■ **Your objective**
Could you transcribe every record below exactly, leaving out any pictures?

■ **Records provided**
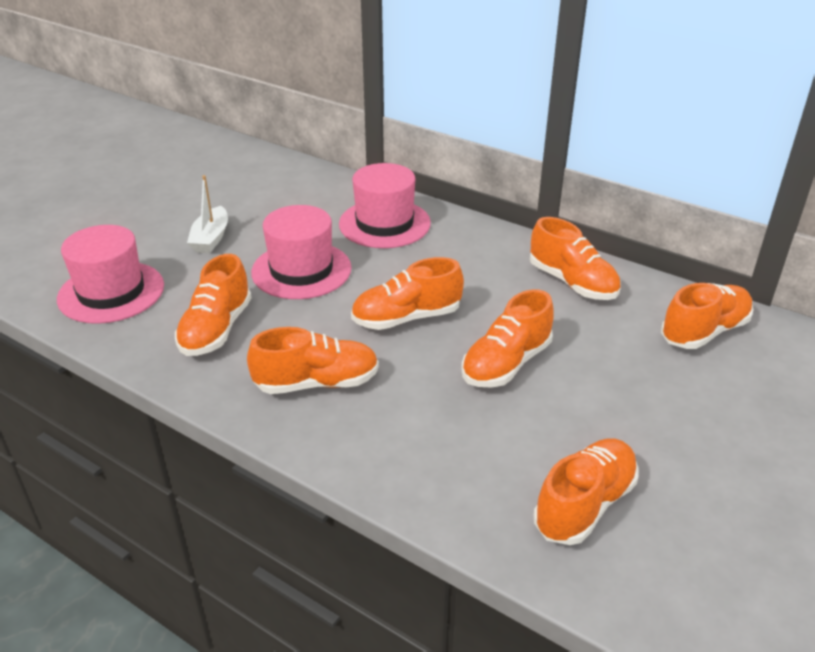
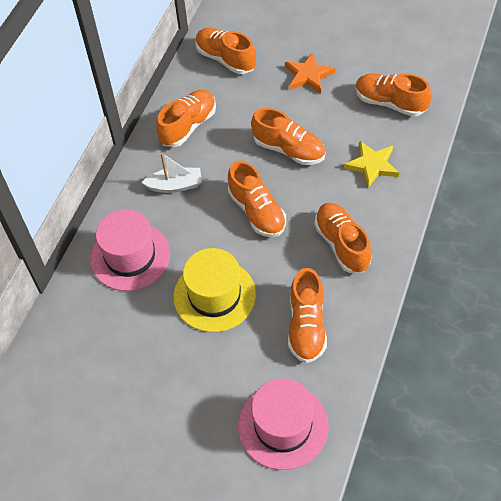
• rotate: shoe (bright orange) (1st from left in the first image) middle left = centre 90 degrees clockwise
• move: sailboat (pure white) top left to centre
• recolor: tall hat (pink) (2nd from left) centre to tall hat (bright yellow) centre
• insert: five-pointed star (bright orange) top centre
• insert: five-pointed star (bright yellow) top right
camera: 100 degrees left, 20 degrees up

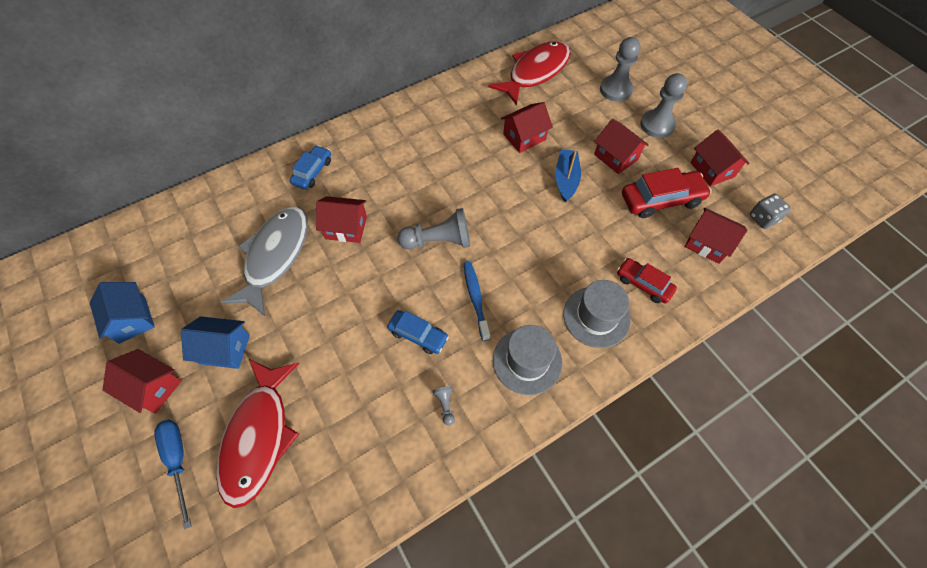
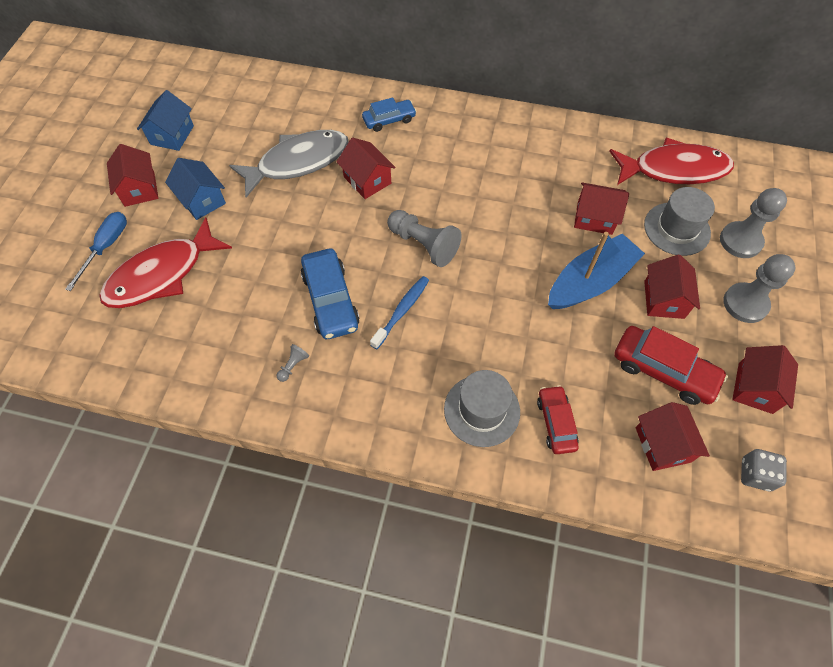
• resize: automobile (cobalt) (2nd from left in the first image) centre = centre x1.58
• move: tall hat (ash-grey) (1st from left in the first image) centre to tall hat (ash-grey) (2nd from left) top right
• resize: sailboat (cobalt) top centre = middle right x1.54
camera: 45 degrees right, 0 degrees up

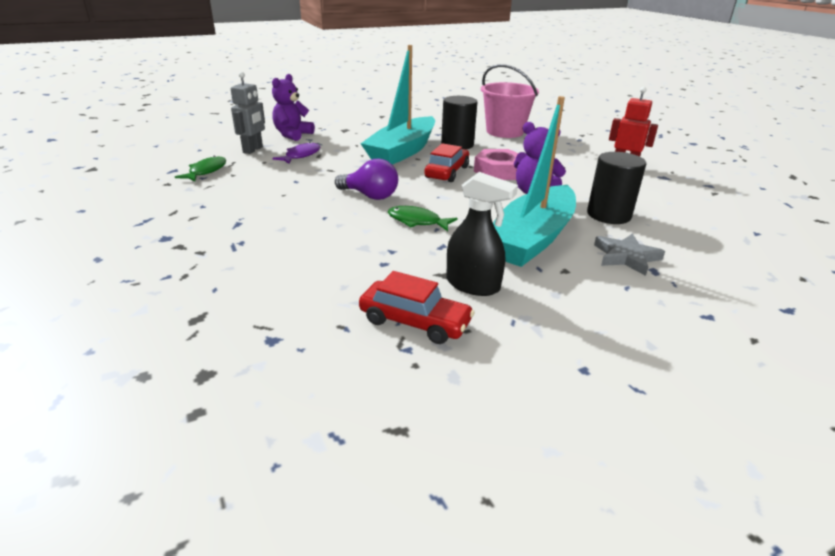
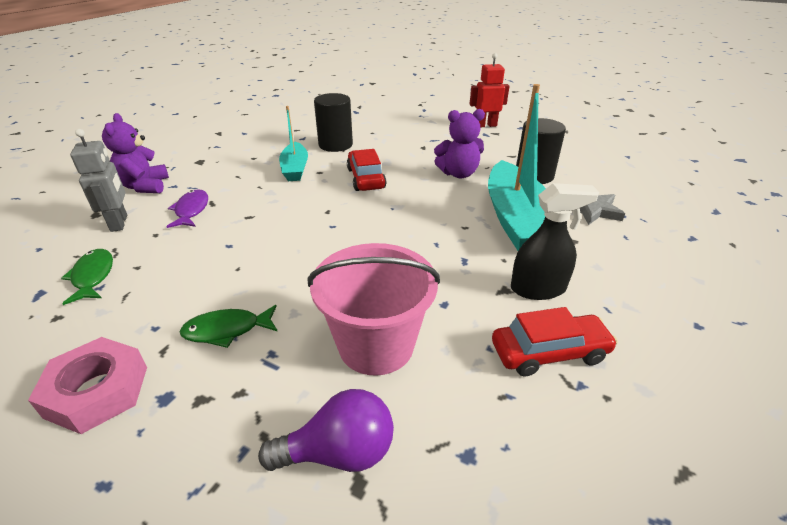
• move: bulb (royal purple) top centre to bottom centre
• resize: sailboat (aqua) (1st from left) top centre = top centre x0.56
• move: fish figure (green) (2nd from left) centre to middle left
• move: hexagon nut (pink) top centre to bottom left
• move: sand bucket (pink) top centre to centre
camera: 35 degrees left, 5 degrees up

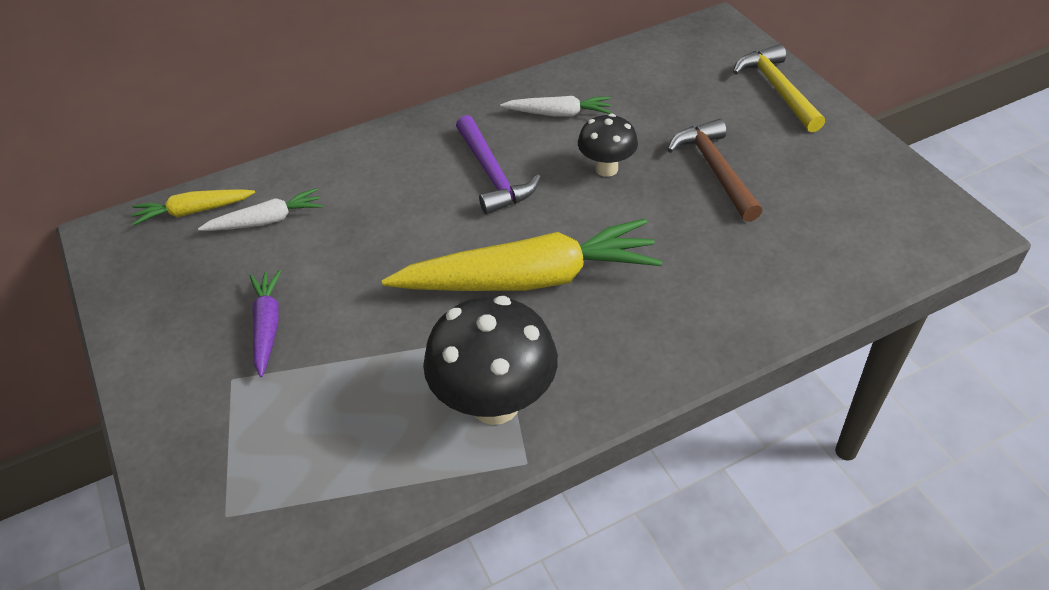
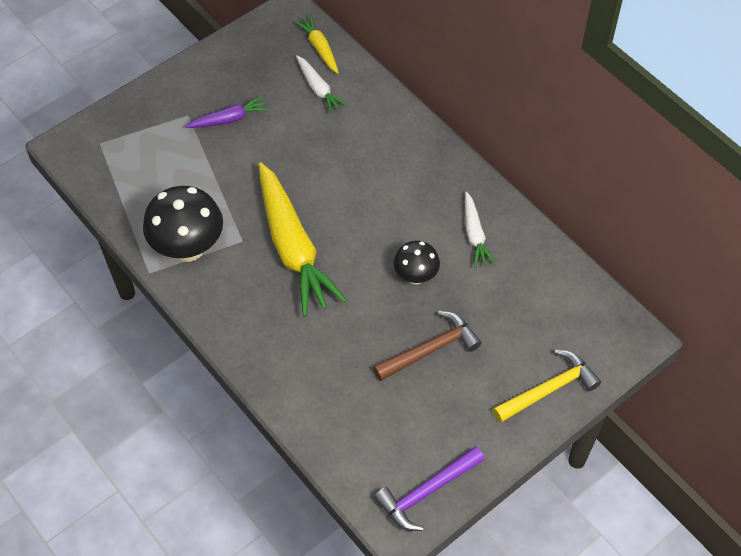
• move: hammer (royal purple) top centre to bottom centre
camera: 75 degrees right, 10 degrees up

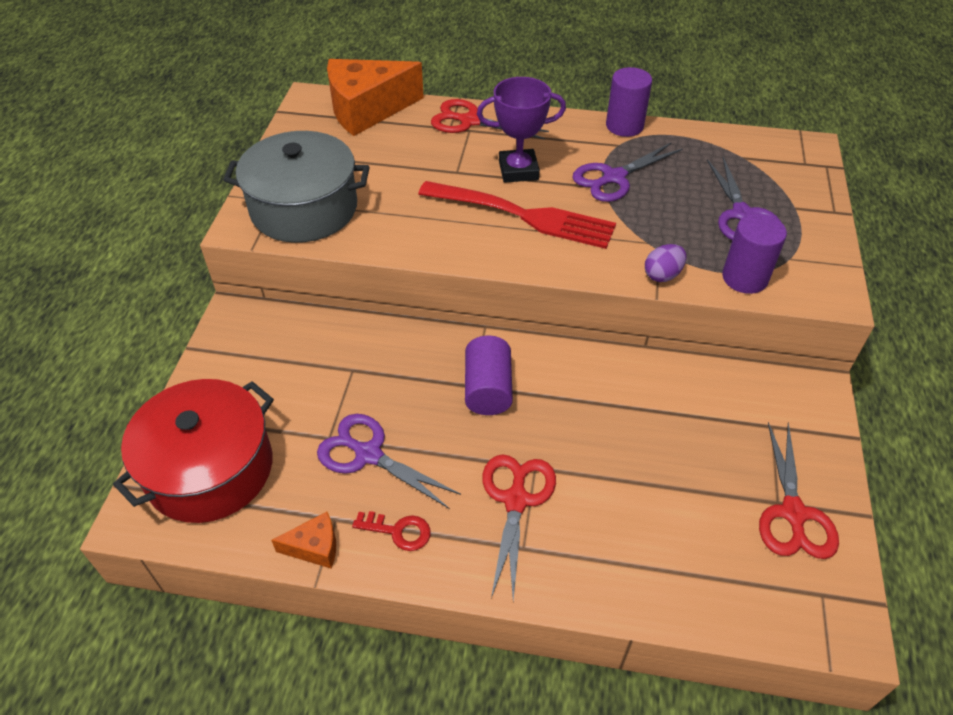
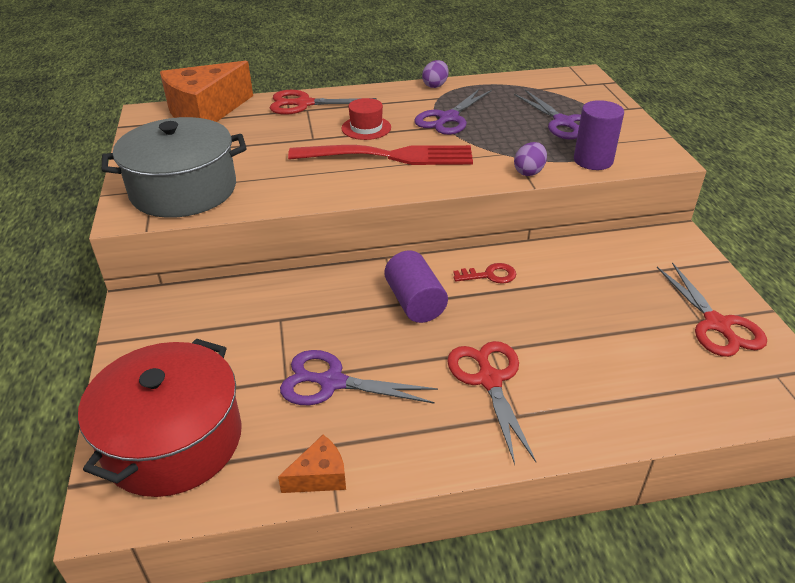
• move: key (red) bottom centre to centre
• replace: trophy (royal purple) top centre to tall hat (red) top centre
• replace: cylinder (royal purple) (2nd from left) top centre to egg shape (royal purple) (1st from left) top centre
camera: 20 degrees left, 10 degrees down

■ **Completed task**
• rotate: shoe (bright orange) (1st from left in the first image) middle left = centre 90 degrees clockwise
• move: sailboat (pure white) top left to centre
• recolor: tall hat (pink) (2nd from left) centre to tall hat (bright yellow) centre
• insert: five-pointed star (bright orange) top centre
• insert: five-pointed star (bright yellow) top right
camera: 100 degrees left, 20 degrees up

• resize: automobile (cobalt) (2nd from left in the first image) centre = centre x1.58
• move: tall hat (ash-grey) (1st from left in the first image) centre to tall hat (ash-grey) (2nd from left) top right
• resize: sailboat (cobalt) top centre = middle right x1.54
camera: 45 degrees right, 0 degrees up

• move: bulb (royal purple) top centre to bottom centre
• resize: sailboat (aqua) (1st from left) top centre = top centre x0.56
• move: fish figure (green) (2nd from left) centre to middle left
• move: hexagon nut (pink) top centre to bottom left
• move: sand bucket (pink) top centre to centre
camera: 35 degrees left, 5 degrees up

• move: hammer (royal purple) top centre to bottom centre
camera: 75 degrees right, 10 degrees up

• move: key (red) bottom centre to centre
• replace: trophy (royal purple) top centre to tall hat (red) top centre
• replace: cylinder (royal purple) (2nd from left) top centre to egg shape (royal purple) (1st from left) top centre
camera: 20 degrees left, 10 degrees down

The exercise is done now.